───── Data for the task
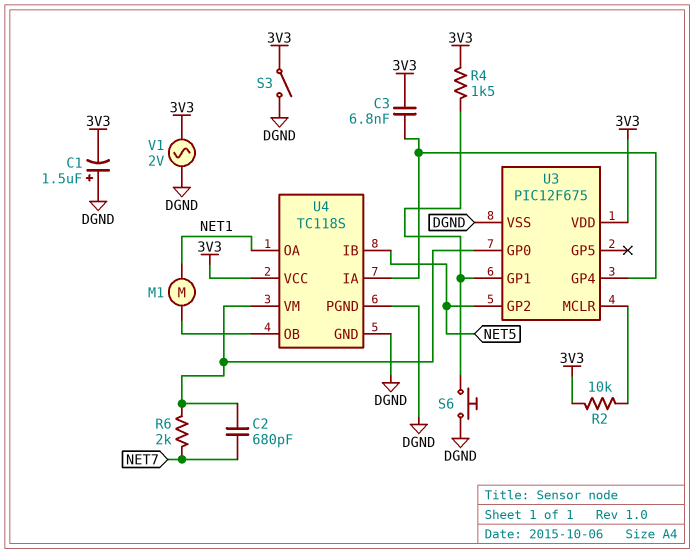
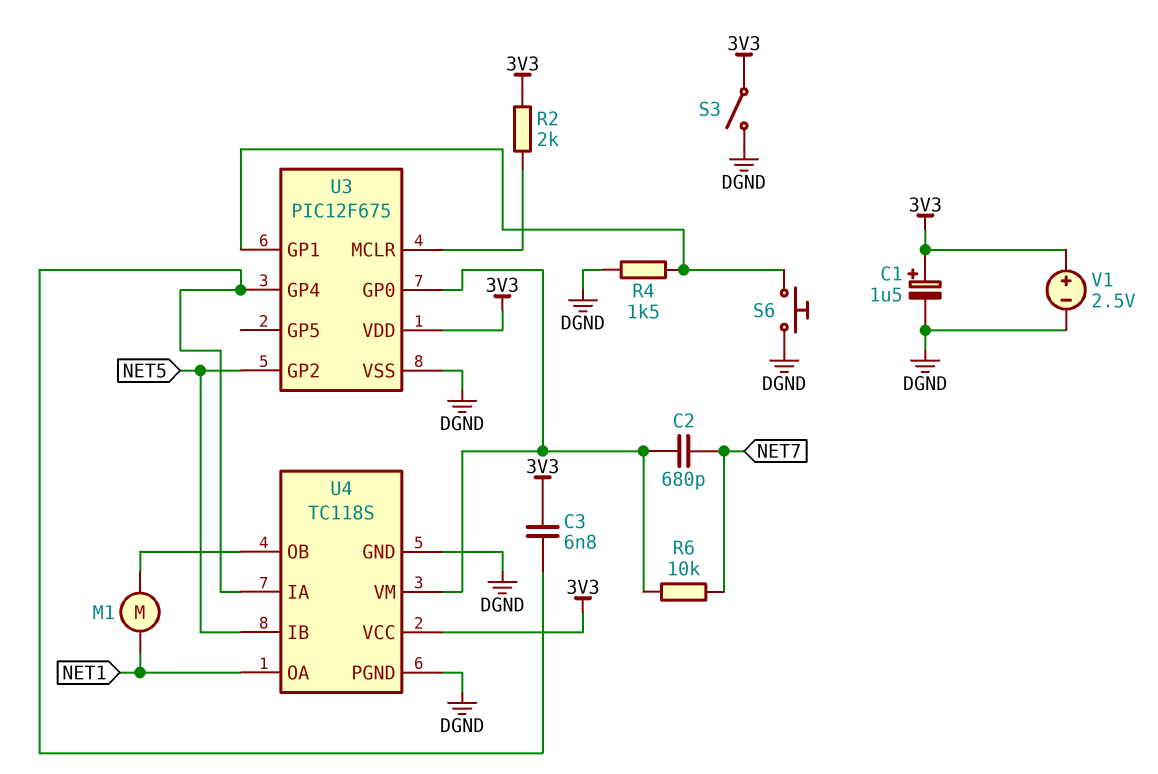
C1: 1.5uF (plus DGND, minus 3V3) -> 1.5uF (plus 3V3, minus DGND)
R2: 10k (3V3, U3/MCLR) -> 2k (3V3, U3/MCLR)
R4: 1.5k (3V3, U3/GP1) -> 1.5k (DGND, U3/GP1)
R6: 2k (NET7, U3/GP0) -> 10k (NET7, U3/GP0)
V1: AC 2V (3V3, DGND) -> 2.5V (plus 3V3, minus DGND)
──────────
● Exercise instructions
Report how many lines of the data hold the string "plus"; give only the number.

● Reply to the task
2